Required action — When you transcribe the listing that follows, keep every line exact and omit the pictures.

START Supplied data

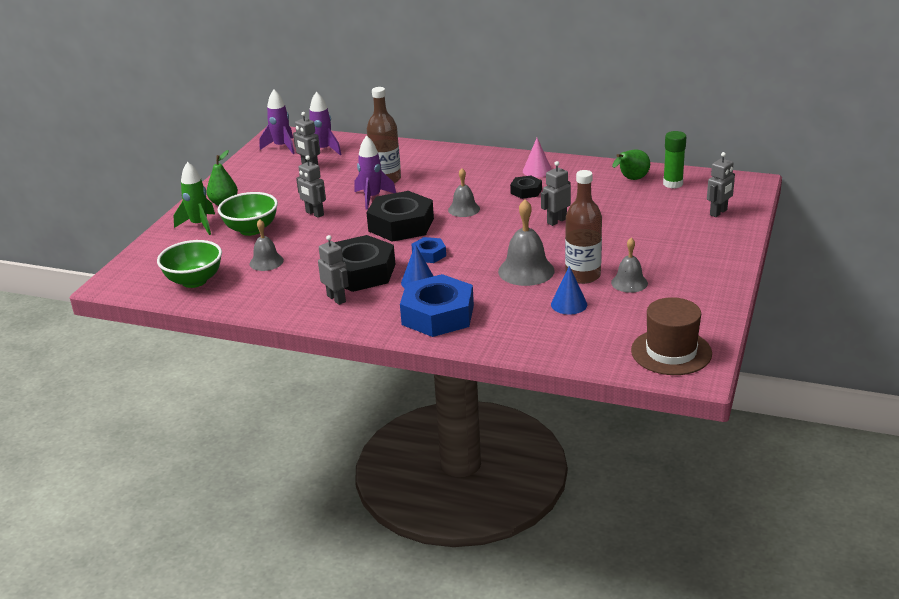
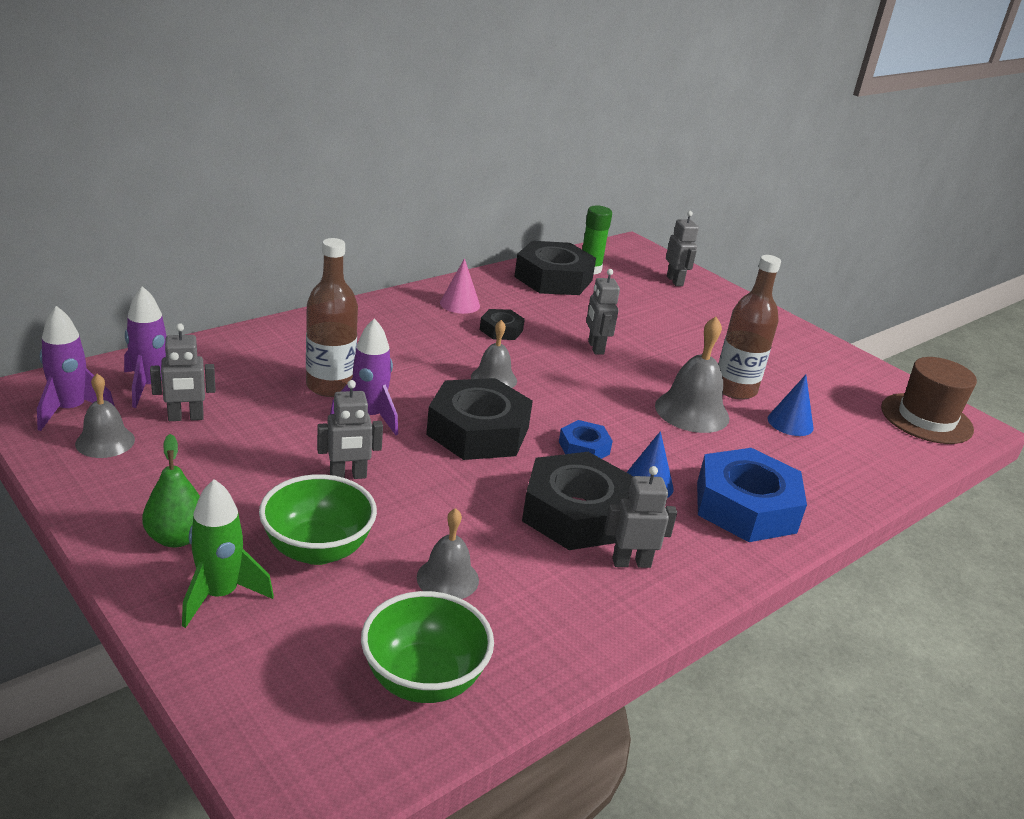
camera: 65 degrees left, 0 degrees up
(629, 283) = (772, 376): grey bell -> grey bell (105, 441)
(631, 179) = (553, 278): green pear -> black nut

END Supplied data

Task solution —
camera: 65 degrees left, 0 degrees up
(629, 283) = (772, 376): grey bell -> grey bell (105, 441)
(631, 179) = (553, 278): green pear -> black nut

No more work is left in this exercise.